The required answer is each line in the entries below where "bottle" occurs.
(Provided data Opens)
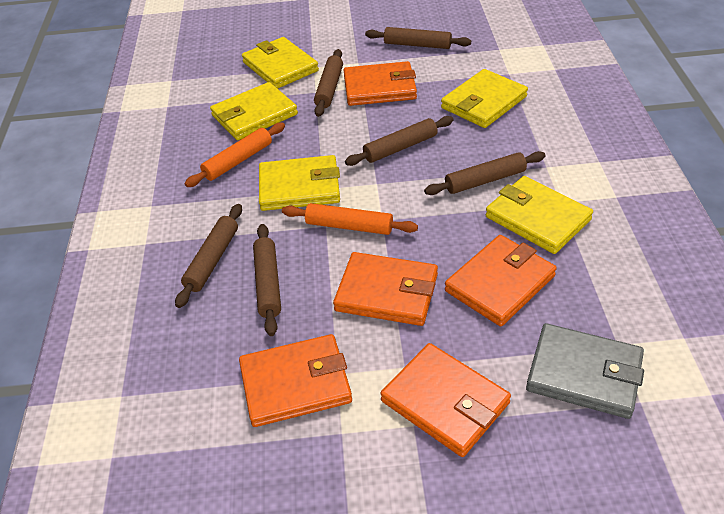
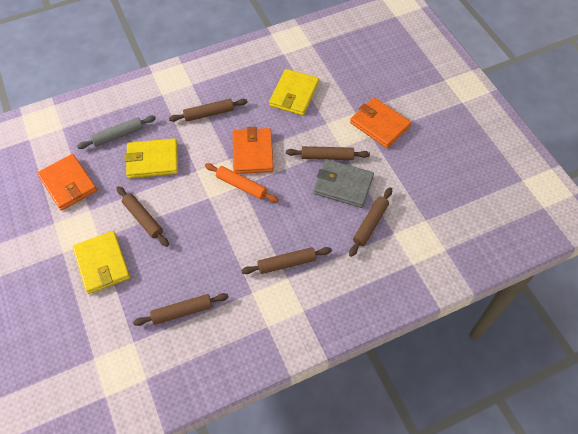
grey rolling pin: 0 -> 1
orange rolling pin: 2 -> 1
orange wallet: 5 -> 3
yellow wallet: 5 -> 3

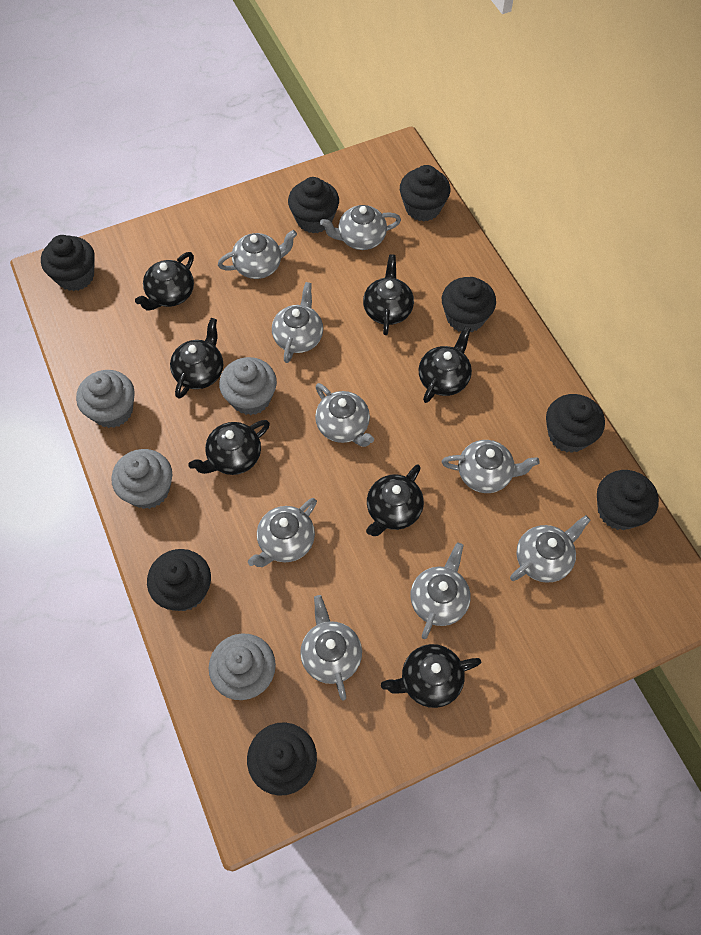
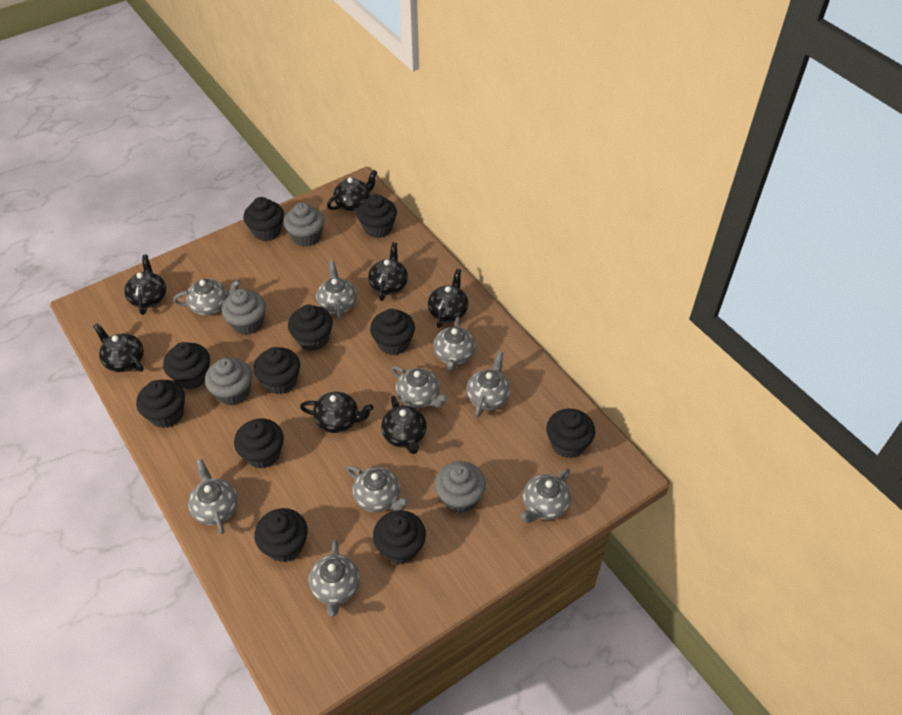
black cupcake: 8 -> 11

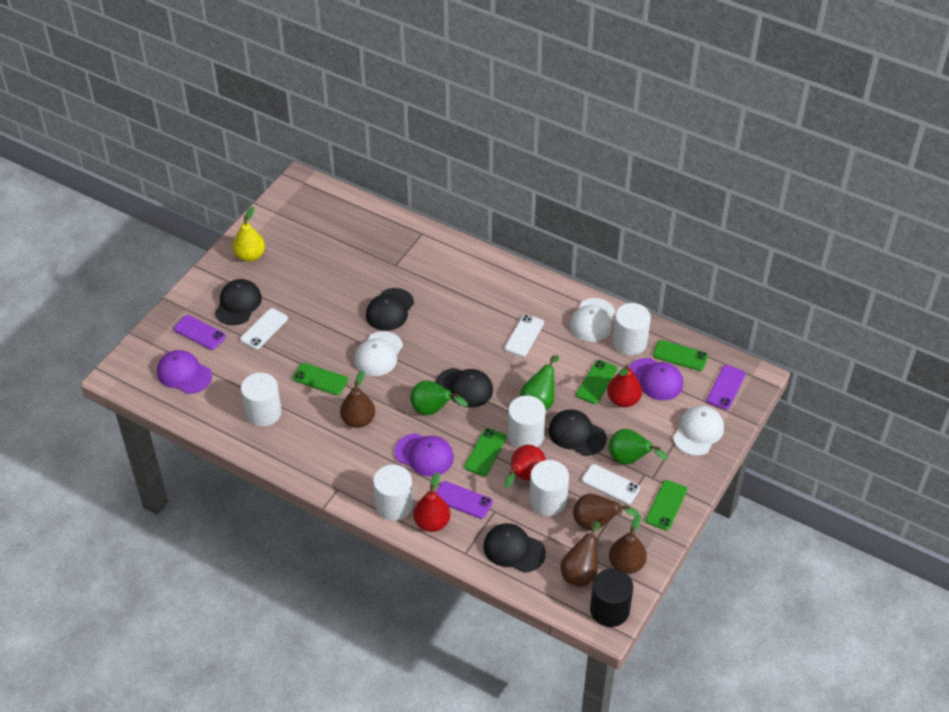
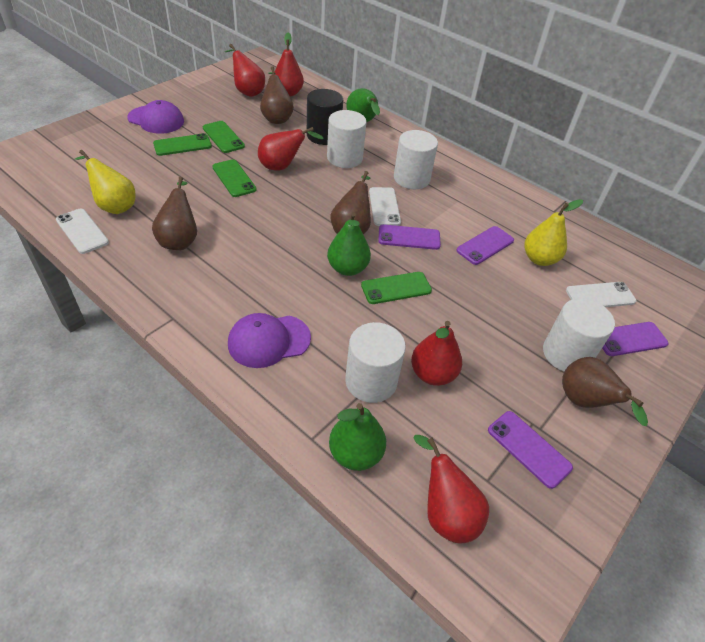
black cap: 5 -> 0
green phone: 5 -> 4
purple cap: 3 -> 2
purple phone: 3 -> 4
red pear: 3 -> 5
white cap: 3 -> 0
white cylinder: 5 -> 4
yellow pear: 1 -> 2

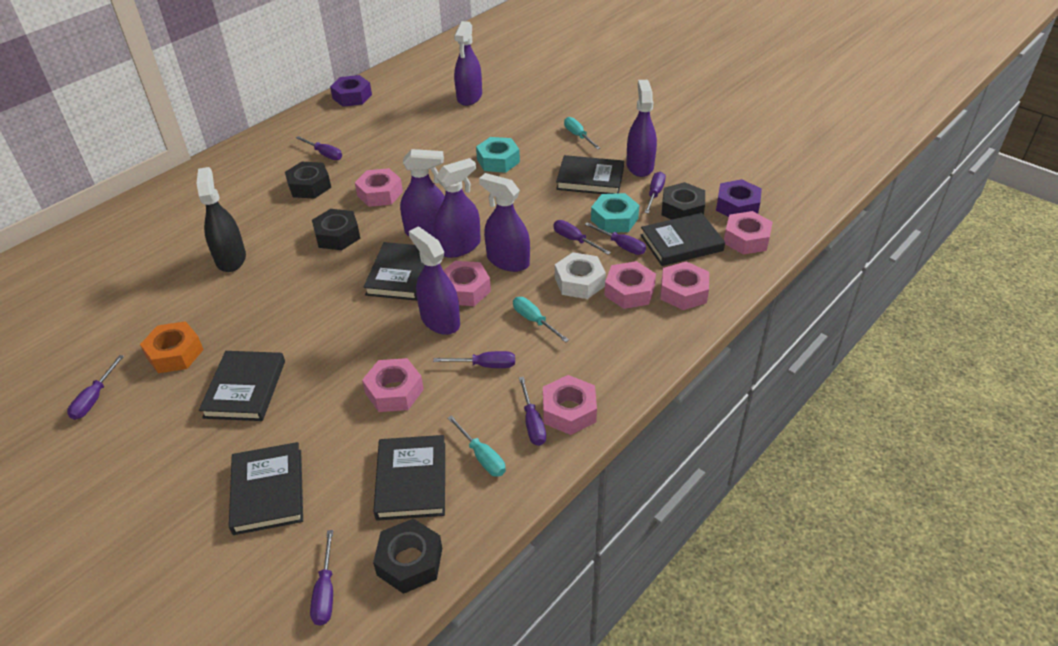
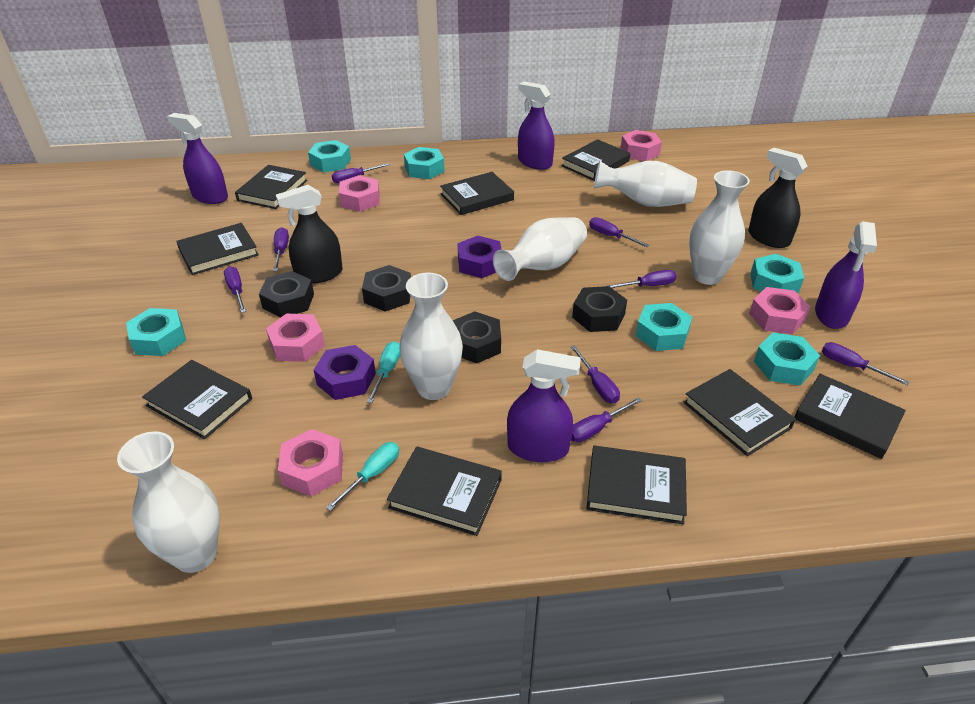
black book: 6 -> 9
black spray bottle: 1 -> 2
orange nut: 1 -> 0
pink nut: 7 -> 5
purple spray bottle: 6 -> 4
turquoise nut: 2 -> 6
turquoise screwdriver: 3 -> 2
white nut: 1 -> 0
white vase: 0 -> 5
(Provided data Closes)
### Exercise result
black spray bottle: 1 -> 2
purple spray bottle: 6 -> 4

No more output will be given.